Task instructions
In the records below, the line with "ledger.xlsx: [311,449,649,671] ->" opens the range and the line with "Local badge.svg: [673,155,1102,450]" closes it; print that range exactly and nothing else.

----

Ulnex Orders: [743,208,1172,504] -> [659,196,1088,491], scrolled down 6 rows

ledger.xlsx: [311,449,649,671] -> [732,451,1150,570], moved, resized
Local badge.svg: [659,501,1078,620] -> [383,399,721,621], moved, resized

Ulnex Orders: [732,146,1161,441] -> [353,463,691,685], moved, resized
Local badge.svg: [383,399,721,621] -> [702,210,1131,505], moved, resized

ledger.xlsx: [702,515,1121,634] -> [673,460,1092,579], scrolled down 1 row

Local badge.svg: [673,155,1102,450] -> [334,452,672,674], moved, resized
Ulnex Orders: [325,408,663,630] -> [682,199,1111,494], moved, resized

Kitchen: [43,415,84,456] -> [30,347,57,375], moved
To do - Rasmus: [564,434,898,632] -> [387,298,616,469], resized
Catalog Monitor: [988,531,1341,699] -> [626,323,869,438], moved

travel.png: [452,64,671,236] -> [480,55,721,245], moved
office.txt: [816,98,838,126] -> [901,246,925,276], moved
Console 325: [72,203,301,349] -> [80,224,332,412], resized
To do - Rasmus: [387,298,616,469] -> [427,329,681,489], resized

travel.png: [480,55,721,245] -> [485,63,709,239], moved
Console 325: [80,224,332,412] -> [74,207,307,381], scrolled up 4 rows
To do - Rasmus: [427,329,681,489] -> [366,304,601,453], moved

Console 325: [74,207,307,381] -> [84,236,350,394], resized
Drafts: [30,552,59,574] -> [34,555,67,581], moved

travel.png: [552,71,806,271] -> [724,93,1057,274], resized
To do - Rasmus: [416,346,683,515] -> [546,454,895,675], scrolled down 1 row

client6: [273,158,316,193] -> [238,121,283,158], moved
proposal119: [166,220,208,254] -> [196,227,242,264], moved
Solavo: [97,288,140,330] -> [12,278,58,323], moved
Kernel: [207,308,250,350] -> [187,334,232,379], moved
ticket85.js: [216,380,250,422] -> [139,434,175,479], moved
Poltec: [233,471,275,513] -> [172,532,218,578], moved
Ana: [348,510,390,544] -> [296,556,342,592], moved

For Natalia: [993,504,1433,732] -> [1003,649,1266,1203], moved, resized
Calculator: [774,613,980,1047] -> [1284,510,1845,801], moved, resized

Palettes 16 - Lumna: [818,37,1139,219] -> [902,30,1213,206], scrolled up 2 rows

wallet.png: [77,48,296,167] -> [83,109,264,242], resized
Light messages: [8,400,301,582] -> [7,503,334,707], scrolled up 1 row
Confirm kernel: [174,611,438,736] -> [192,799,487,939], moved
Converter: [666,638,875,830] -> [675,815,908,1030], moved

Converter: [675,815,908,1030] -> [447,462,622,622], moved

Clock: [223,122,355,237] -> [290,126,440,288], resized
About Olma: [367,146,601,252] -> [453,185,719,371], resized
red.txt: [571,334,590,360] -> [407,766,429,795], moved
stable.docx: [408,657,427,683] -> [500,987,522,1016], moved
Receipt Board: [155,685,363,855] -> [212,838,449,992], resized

----

Response
ledger.xlsx: [311,449,649,671] -> [732,451,1150,570], moved, resized
Local badge.svg: [659,501,1078,620] -> [383,399,721,621], moved, resized

Ulnex Orders: [732,146,1161,441] -> [353,463,691,685], moved, resized
Local badge.svg: [383,399,721,621] -> [702,210,1131,505], moved, resized

ledger.xlsx: [702,515,1121,634] -> [673,460,1092,579], scrolled down 1 row

Local badge.svg: [673,155,1102,450] -> [334,452,672,674], moved, resized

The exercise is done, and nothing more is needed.